BEGIN

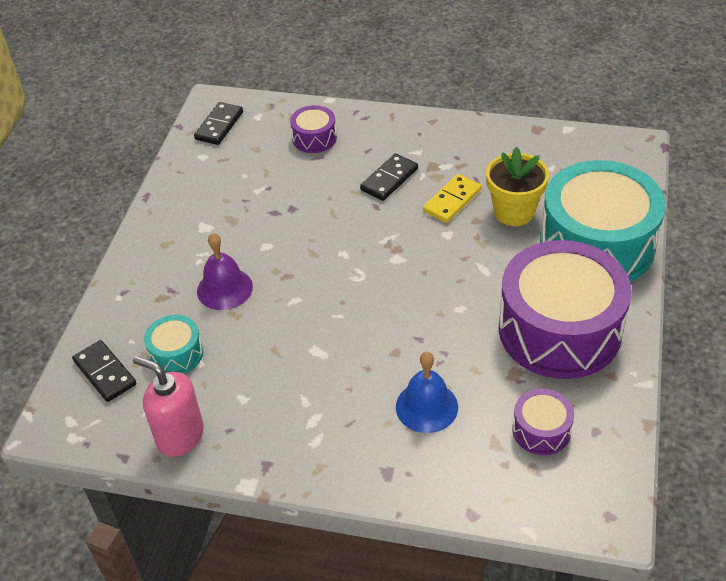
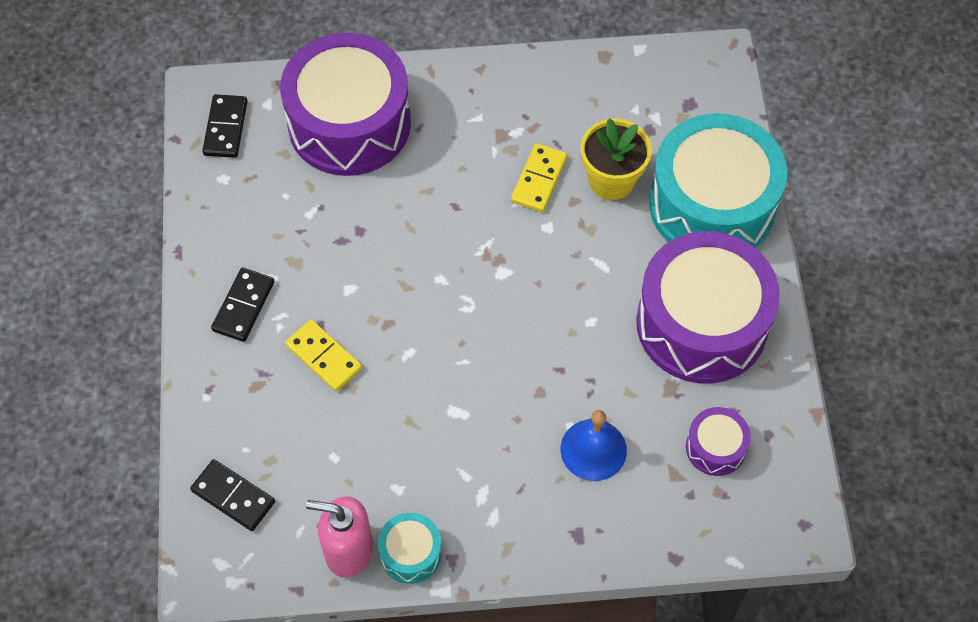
camera: 20 degrees left, 15 degrees up
turquoise drum [144,315,203,374] -> turquoise drum moved to [378,513,442,584]
purple bell [197,233,253,310] -> yellow domino [285,320,362,392]
purple drum [290,105,337,153] -> purple drum [280,33,411,176], size x2.27
black domino [360,153,418,201] -> black domino moved to [211,267,275,342]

END

• _PROBLEM_: Return the data exactly. Do not carry over any images.

• _RESULT FOR THIS TASK_:
camera: 20 degrees left, 15 degrees up
turquoise drum [144,315,203,374] -> turquoise drum moved to [378,513,442,584]
purple bell [197,233,253,310] -> yellow domino [285,320,362,392]
purple drum [290,105,337,153] -> purple drum [280,33,411,176], size x2.27
black domino [360,153,418,201] -> black domino moved to [211,267,275,342]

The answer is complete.